───── MATERIAL FOR THIS TASK ─────

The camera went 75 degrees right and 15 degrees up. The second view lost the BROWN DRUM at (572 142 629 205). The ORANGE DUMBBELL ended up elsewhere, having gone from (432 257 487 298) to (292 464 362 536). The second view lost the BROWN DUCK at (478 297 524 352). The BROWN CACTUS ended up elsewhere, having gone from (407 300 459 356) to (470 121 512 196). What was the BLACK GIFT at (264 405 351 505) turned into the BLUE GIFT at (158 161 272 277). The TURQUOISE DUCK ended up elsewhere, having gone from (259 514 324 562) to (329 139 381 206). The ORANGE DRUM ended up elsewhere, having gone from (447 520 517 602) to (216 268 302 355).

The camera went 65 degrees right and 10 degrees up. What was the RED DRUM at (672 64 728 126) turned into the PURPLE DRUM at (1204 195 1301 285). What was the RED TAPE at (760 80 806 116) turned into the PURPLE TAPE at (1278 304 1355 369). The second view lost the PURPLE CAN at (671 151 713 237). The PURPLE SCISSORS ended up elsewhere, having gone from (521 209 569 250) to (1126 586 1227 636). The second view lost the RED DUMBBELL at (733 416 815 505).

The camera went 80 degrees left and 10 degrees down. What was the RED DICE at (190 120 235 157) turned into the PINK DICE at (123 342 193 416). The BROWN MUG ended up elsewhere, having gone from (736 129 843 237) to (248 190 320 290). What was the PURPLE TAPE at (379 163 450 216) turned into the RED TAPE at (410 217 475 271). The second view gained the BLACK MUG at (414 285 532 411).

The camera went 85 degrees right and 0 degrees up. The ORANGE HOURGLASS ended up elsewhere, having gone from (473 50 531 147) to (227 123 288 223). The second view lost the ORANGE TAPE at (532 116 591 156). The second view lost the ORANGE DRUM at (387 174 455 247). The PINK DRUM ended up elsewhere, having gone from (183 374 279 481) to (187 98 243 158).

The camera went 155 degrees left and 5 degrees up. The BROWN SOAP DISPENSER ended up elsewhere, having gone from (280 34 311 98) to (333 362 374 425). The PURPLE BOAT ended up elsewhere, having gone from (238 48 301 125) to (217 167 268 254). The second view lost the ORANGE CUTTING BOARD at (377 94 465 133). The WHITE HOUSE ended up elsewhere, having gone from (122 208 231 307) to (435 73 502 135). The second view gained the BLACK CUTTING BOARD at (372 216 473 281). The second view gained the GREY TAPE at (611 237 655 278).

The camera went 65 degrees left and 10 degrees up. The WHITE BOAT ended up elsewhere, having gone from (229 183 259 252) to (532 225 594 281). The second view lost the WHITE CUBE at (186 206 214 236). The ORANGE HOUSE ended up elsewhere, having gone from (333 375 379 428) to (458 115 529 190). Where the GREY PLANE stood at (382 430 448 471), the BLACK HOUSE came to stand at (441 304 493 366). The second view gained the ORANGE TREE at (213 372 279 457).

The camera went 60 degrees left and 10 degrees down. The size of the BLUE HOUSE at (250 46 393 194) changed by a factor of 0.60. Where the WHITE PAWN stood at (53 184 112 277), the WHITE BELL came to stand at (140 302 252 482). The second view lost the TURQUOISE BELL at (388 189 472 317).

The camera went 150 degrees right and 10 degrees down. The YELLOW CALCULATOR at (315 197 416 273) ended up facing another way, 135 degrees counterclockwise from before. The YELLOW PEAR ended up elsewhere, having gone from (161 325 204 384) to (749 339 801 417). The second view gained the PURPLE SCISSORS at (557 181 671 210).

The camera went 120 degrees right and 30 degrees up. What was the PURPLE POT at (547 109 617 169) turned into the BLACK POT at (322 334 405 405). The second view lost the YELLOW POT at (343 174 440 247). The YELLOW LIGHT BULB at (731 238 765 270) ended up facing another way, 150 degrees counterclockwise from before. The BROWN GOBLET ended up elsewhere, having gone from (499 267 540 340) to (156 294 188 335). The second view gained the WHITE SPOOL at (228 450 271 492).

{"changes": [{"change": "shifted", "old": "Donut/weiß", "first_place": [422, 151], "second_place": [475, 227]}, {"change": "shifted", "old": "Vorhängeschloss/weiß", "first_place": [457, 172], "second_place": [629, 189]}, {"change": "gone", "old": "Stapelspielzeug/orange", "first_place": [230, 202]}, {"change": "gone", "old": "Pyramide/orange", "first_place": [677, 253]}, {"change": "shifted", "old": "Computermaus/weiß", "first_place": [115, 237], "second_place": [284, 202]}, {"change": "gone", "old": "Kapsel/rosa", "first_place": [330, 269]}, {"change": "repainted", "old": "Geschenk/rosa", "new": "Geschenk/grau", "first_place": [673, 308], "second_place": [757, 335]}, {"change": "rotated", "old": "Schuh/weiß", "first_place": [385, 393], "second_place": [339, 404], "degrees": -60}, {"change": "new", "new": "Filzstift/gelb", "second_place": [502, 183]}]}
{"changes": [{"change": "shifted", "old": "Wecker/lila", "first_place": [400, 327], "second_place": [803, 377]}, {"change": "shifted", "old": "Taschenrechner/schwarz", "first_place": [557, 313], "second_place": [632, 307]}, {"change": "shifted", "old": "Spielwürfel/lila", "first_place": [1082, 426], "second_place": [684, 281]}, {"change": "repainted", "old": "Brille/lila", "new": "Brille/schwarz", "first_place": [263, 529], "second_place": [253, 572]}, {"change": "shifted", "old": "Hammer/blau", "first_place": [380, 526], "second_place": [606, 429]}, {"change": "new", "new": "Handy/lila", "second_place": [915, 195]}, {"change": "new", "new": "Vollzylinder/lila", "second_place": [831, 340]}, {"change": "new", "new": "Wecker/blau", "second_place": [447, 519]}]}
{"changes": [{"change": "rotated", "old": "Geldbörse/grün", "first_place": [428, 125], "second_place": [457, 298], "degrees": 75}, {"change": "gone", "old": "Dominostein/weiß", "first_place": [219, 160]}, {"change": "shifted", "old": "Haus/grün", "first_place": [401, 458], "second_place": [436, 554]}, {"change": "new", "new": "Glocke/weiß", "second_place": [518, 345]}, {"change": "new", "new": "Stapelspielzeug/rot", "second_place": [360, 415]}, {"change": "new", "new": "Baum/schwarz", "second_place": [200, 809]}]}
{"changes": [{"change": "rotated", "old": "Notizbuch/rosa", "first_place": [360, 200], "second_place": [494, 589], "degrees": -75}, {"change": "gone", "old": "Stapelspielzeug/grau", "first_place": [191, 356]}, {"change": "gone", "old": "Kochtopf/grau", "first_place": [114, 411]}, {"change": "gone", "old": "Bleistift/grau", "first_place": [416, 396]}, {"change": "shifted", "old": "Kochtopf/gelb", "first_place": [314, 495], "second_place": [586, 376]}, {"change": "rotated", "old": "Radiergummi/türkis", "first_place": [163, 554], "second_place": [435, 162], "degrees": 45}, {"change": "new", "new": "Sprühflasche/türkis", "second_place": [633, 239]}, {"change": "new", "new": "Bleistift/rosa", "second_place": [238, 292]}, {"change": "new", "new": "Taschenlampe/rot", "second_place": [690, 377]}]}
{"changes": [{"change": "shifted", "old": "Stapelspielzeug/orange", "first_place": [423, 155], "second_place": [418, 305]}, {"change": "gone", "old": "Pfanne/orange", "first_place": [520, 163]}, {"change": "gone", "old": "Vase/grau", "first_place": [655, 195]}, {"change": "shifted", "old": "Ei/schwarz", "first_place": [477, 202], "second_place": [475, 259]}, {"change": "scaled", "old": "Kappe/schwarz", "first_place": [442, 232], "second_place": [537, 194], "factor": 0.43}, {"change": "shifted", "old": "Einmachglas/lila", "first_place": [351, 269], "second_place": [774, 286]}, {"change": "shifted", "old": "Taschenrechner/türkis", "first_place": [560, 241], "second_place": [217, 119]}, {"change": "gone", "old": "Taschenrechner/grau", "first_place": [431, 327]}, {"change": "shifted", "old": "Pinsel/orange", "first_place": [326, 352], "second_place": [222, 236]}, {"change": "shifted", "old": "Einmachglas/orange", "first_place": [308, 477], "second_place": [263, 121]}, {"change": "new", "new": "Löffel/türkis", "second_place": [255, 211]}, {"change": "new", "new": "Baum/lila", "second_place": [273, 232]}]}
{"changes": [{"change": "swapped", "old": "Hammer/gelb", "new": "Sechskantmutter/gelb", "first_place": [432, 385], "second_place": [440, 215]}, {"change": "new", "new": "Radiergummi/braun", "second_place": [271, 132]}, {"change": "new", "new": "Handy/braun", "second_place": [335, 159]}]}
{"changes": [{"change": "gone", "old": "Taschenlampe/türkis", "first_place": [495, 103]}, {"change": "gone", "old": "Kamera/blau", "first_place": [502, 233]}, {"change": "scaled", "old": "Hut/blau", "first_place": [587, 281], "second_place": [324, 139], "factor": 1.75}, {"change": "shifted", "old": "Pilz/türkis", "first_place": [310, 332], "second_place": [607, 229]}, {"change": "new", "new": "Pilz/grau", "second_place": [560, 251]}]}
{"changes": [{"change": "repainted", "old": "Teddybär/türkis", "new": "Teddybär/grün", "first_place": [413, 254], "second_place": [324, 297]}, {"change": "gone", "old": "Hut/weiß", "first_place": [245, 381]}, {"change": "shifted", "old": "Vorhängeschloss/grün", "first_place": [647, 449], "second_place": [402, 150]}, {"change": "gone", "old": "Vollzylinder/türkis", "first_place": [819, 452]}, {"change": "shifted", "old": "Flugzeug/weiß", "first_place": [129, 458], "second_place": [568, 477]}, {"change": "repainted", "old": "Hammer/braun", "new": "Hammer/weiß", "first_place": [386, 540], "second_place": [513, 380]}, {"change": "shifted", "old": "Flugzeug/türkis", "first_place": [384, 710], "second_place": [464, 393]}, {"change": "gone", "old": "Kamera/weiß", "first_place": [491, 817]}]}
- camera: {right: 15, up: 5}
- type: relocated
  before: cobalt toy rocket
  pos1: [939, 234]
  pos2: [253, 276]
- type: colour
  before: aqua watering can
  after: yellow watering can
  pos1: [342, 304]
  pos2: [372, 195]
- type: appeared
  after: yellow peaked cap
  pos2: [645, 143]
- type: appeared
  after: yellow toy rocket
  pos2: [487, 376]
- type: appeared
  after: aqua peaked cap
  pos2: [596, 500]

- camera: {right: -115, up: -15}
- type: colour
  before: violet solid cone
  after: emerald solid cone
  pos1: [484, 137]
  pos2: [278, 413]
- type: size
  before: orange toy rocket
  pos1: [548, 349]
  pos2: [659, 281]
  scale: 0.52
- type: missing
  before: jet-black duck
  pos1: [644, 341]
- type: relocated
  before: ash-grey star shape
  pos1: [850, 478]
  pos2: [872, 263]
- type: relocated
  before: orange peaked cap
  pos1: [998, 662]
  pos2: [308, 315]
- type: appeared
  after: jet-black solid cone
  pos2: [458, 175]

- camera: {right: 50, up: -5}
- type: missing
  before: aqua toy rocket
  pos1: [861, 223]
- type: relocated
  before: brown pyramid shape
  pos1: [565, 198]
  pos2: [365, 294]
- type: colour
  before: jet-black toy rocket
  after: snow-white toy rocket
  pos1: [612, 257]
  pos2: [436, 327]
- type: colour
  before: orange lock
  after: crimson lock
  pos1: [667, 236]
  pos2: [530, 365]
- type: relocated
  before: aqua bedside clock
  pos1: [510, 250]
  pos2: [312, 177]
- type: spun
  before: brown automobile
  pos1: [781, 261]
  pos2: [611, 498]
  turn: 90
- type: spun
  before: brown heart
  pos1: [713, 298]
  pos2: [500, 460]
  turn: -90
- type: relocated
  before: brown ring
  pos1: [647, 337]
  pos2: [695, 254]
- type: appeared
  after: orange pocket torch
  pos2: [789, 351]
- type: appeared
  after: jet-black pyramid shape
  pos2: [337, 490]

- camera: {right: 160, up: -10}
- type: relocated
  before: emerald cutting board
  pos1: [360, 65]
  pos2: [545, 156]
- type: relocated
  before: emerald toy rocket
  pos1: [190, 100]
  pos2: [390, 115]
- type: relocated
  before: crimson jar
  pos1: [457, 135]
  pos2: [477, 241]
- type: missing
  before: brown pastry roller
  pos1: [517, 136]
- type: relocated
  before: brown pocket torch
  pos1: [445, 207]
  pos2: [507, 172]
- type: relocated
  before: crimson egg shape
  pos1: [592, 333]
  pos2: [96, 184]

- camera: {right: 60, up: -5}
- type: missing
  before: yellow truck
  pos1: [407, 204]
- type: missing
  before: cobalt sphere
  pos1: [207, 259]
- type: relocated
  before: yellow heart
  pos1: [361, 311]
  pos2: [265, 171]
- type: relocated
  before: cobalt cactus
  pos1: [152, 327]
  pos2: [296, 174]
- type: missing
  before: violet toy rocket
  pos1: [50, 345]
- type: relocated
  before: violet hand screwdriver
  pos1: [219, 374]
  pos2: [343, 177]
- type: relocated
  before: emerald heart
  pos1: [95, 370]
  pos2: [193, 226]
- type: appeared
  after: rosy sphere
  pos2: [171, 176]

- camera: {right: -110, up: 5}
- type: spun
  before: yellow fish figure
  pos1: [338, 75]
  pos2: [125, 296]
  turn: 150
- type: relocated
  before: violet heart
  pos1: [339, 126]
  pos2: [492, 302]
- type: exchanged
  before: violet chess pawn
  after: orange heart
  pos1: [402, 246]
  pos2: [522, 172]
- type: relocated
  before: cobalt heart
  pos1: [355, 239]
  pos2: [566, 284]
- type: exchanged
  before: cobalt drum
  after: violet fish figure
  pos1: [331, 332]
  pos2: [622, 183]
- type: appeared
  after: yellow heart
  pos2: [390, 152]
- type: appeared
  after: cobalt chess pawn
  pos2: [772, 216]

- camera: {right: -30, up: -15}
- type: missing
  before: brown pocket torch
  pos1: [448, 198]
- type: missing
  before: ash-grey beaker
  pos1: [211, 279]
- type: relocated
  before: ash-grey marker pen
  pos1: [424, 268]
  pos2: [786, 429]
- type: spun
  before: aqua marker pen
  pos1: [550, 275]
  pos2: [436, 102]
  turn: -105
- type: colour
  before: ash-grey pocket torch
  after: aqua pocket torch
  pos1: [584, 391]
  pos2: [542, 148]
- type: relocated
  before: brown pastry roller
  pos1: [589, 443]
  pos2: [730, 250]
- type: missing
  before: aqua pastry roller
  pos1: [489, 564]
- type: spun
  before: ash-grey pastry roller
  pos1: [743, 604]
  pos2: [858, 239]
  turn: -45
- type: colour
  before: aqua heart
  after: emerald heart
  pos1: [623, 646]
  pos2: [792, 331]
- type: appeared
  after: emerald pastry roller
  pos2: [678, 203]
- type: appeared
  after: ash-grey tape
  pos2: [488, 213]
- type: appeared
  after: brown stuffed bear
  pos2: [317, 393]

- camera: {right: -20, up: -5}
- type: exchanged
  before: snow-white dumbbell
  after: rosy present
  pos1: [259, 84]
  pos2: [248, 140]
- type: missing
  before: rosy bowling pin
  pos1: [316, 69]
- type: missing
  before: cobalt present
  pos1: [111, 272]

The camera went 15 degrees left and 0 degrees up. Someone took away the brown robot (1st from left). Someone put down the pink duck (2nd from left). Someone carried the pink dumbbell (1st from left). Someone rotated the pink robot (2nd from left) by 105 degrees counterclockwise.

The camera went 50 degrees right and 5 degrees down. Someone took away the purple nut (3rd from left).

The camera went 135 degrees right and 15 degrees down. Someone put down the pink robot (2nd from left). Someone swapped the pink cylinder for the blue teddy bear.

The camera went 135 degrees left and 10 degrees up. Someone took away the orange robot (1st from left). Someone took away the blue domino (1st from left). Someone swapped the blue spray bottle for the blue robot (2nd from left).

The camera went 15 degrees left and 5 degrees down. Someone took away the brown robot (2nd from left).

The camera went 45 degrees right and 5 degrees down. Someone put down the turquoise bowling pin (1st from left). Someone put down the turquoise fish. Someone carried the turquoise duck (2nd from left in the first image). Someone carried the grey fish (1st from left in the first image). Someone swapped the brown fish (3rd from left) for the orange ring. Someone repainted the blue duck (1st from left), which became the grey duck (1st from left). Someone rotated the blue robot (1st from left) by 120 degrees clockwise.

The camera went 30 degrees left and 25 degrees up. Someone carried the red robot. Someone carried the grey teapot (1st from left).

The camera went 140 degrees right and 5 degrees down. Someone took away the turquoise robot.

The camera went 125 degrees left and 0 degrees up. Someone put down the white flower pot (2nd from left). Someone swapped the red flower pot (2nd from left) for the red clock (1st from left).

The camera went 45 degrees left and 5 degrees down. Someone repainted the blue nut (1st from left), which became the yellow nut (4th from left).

─────

▸ TASK TO CARRY OUT
Work out how many lines of the records contain the word "watering", and give only that number.

▸ EXERCISE SOLUTION
2